ASSIGNMENT:
Scan the records for the word "cake". Return each line where it is found.

....

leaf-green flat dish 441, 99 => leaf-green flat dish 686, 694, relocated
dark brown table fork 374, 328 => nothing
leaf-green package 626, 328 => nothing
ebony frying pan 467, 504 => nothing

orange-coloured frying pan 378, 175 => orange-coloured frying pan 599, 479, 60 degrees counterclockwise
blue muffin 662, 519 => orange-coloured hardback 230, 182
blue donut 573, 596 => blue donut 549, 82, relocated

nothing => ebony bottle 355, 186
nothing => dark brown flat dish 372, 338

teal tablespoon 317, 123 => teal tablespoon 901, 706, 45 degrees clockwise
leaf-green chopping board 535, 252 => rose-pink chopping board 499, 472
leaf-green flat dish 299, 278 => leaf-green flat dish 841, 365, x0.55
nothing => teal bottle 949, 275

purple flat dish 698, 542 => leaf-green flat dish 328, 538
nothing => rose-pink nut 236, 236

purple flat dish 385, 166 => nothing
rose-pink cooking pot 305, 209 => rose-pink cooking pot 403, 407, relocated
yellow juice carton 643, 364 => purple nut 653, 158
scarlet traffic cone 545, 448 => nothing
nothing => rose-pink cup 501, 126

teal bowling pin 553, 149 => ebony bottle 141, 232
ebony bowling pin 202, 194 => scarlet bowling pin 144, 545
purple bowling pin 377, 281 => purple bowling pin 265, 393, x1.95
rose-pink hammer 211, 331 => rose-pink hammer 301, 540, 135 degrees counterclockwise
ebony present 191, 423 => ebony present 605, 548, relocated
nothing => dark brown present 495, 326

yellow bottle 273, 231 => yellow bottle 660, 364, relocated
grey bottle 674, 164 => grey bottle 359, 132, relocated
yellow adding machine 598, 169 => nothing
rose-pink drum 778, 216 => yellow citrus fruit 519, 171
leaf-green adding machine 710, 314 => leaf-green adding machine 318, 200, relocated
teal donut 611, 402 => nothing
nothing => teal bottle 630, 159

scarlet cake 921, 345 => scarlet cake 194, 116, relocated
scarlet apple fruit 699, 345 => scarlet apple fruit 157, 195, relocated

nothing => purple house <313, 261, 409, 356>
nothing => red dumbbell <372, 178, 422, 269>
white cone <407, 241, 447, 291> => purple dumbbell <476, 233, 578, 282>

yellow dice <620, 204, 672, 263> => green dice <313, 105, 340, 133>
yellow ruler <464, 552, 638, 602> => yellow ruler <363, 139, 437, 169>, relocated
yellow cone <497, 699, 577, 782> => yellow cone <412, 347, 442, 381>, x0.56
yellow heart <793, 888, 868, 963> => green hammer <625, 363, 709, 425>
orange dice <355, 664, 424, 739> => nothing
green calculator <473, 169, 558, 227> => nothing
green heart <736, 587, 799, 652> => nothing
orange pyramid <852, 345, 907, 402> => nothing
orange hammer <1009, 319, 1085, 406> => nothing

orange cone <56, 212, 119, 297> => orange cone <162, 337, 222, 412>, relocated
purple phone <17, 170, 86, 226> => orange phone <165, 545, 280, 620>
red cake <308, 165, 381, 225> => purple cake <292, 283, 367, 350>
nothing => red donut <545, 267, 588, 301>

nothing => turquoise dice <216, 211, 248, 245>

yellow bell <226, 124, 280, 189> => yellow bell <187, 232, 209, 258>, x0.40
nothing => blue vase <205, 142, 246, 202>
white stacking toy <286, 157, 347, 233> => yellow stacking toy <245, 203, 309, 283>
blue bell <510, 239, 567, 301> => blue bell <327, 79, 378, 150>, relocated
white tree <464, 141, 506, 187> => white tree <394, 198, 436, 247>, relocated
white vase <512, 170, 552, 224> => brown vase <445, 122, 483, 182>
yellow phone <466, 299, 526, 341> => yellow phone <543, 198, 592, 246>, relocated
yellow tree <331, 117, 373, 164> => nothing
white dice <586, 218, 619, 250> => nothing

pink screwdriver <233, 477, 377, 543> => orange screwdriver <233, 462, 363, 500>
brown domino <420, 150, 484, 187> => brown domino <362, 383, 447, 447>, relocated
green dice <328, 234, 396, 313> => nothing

....

PROBLEM SOLUTION:
scarlet cake 921, 345 => scarlet cake 194, 116, relocated
red cake <308, 165, 381, 225> => purple cake <292, 283, 367, 350>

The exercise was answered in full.